[Start INFORMATION PROVIDED]
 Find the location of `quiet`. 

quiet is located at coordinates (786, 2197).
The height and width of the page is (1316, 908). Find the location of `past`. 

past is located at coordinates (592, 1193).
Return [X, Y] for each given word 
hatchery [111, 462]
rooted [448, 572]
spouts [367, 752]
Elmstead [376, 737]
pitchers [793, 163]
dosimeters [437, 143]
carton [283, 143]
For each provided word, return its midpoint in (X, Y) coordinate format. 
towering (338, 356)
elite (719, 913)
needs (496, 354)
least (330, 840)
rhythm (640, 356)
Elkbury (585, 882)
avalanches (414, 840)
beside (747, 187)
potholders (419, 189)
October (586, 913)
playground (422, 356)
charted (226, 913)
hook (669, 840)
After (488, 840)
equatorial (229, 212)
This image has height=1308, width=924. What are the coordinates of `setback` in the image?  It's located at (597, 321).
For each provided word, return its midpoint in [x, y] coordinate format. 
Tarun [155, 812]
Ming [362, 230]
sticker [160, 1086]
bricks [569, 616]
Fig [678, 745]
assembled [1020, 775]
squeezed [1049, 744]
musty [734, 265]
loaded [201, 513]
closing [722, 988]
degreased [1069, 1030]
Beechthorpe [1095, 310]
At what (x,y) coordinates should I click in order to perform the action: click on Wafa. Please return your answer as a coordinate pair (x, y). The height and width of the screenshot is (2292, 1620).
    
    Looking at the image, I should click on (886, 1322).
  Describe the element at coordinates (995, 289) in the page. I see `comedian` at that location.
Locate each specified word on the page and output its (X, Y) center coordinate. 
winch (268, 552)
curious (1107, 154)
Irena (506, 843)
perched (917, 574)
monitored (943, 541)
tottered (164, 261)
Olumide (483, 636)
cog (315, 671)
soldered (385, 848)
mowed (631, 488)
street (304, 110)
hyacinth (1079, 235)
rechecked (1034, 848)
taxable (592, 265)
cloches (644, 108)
[End INFORMATION PROVIDED]
GIVEN PROBLEM: Gather every line of the data above that contains the string "word". Matching is case-sensitive.

THE ANSWER:
Return [X, Y] for each given word 
For each provided word, return its midpoint in (X, Y) coordinate format. 
For each provided word, return its midpoint in [x, y] coordinate format. 
Locate each specified word on the page and output its (X, Y) center coordinate. 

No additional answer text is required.